═══ Provided data ═══

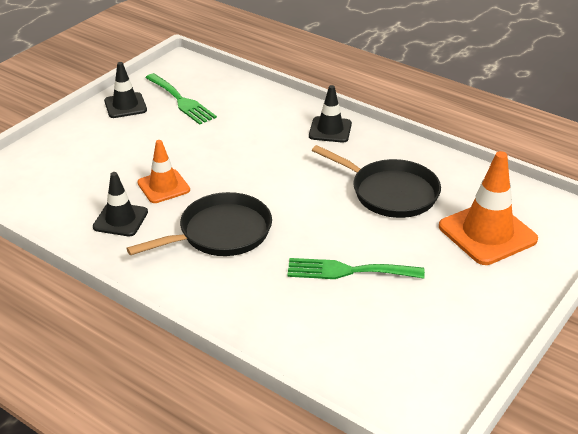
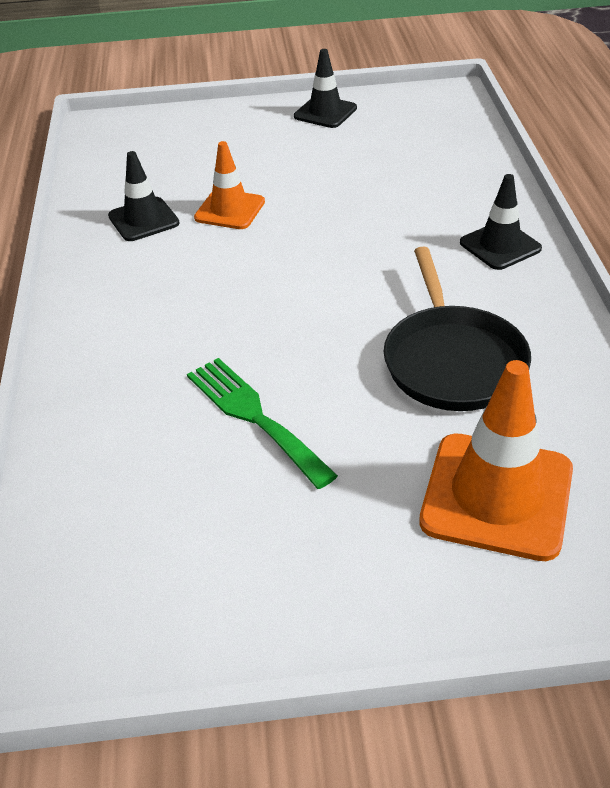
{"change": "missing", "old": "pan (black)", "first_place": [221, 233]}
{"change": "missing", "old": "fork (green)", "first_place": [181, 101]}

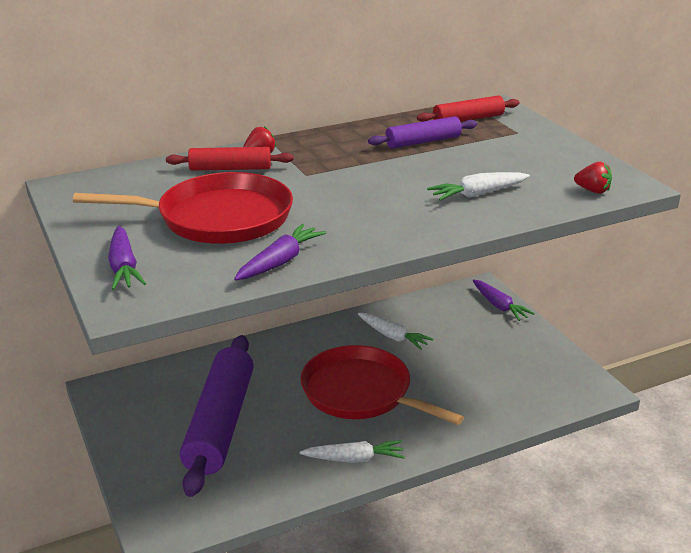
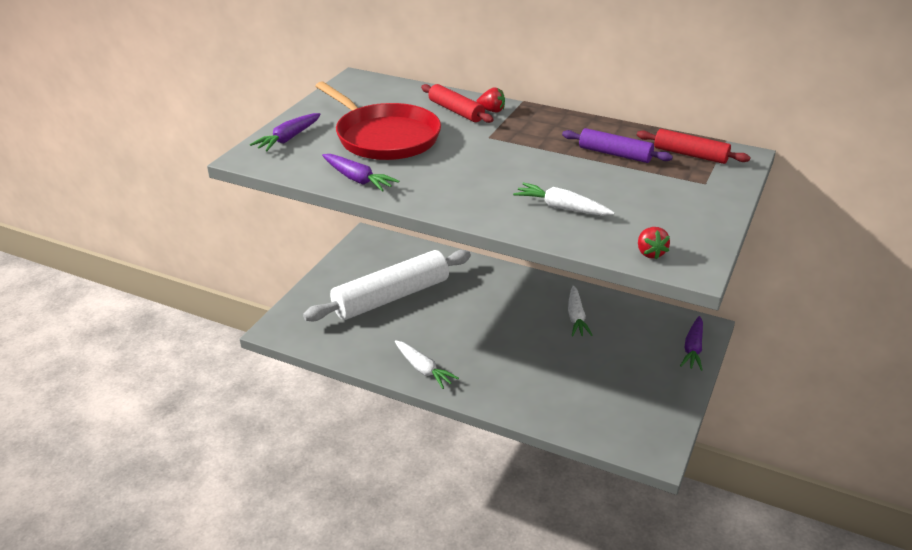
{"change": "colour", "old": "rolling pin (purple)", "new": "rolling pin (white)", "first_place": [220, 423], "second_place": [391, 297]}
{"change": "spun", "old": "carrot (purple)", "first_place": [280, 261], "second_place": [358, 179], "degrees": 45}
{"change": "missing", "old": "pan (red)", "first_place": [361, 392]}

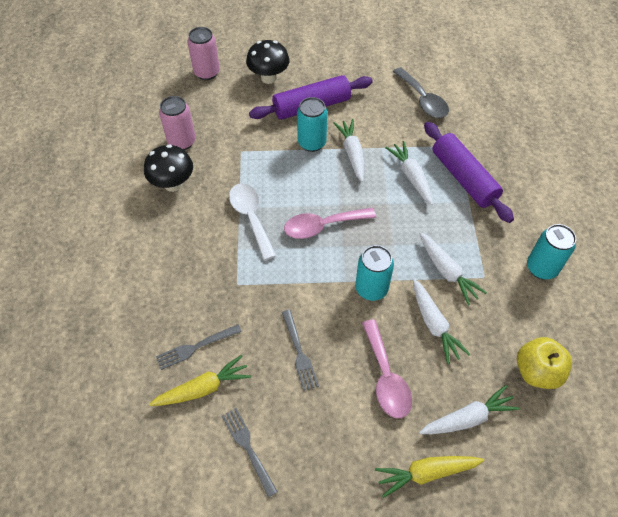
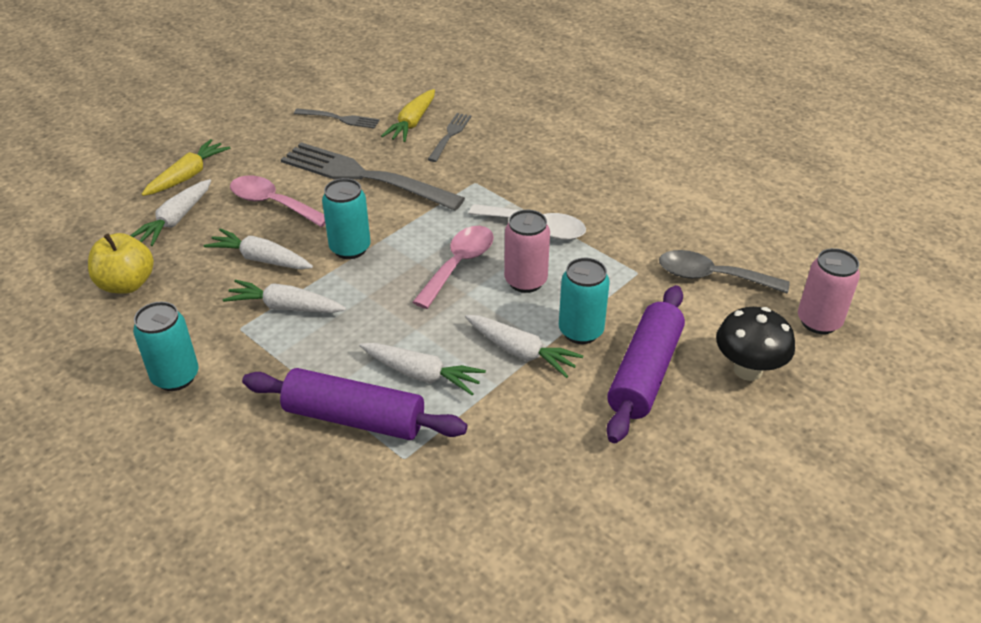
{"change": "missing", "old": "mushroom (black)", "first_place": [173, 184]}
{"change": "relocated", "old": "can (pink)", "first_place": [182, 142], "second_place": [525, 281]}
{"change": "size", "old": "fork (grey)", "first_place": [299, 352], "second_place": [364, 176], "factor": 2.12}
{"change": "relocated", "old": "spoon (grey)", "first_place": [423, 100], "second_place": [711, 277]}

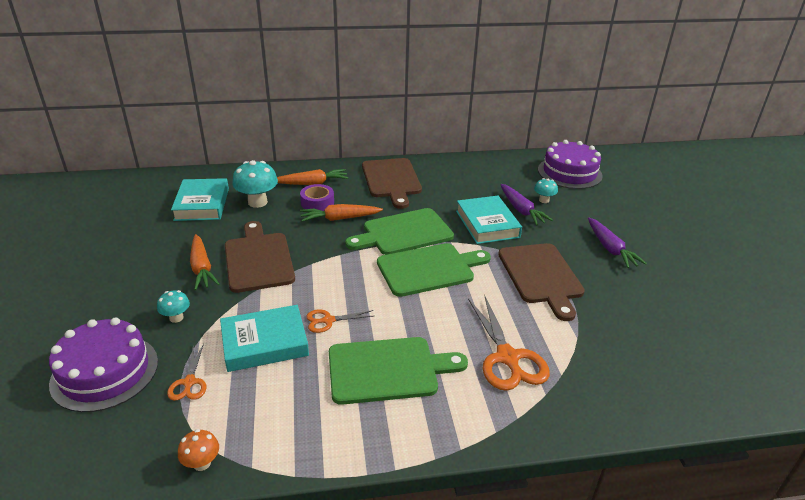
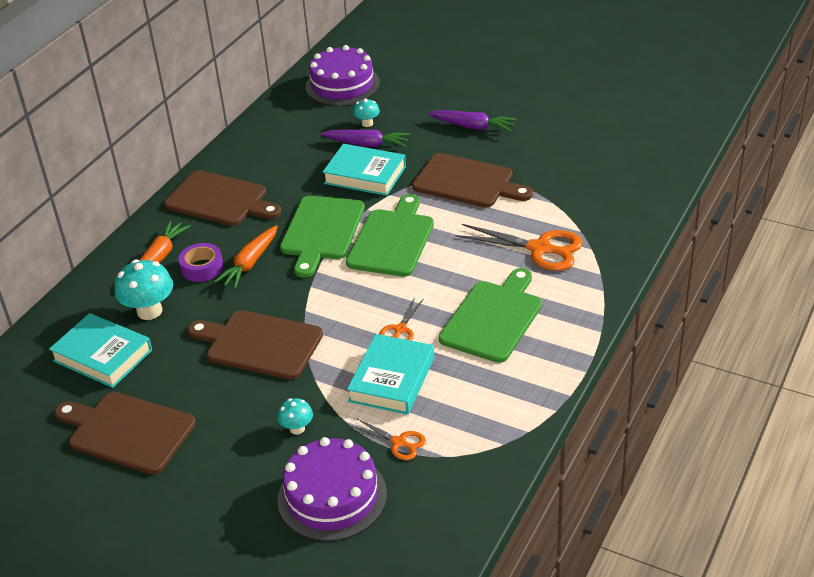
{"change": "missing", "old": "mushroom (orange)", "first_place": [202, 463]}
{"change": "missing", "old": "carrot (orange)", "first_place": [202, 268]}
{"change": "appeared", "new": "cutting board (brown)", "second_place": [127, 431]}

═══

(Problem to solve): An exact copy of the entries above is required, with the pictures left out.

(Task response):
{"change": "missing", "old": "pan (black)", "first_place": [221, 233]}
{"change": "missing", "old": "fork (green)", "first_place": [181, 101]}

{"change": "colour", "old": "rolling pin (purple)", "new": "rolling pin (white)", "first_place": [220, 423], "second_place": [391, 297]}
{"change": "spun", "old": "carrot (purple)", "first_place": [280, 261], "second_place": [358, 179], "degrees": 45}
{"change": "missing", "old": "pan (red)", "first_place": [361, 392]}

{"change": "missing", "old": "mushroom (black)", "first_place": [173, 184]}
{"change": "relocated", "old": "can (pink)", "first_place": [182, 142], "second_place": [525, 281]}
{"change": "size", "old": "fork (grey)", "first_place": [299, 352], "second_place": [364, 176], "factor": 2.12}
{"change": "relocated", "old": "spoon (grey)", "first_place": [423, 100], "second_place": [711, 277]}

{"change": "missing", "old": "mushroom (orange)", "first_place": [202, 463]}
{"change": "missing", "old": "carrot (orange)", "first_place": [202, 268]}
{"change": "appeared", "new": "cutting board (brown)", "second_place": [127, 431]}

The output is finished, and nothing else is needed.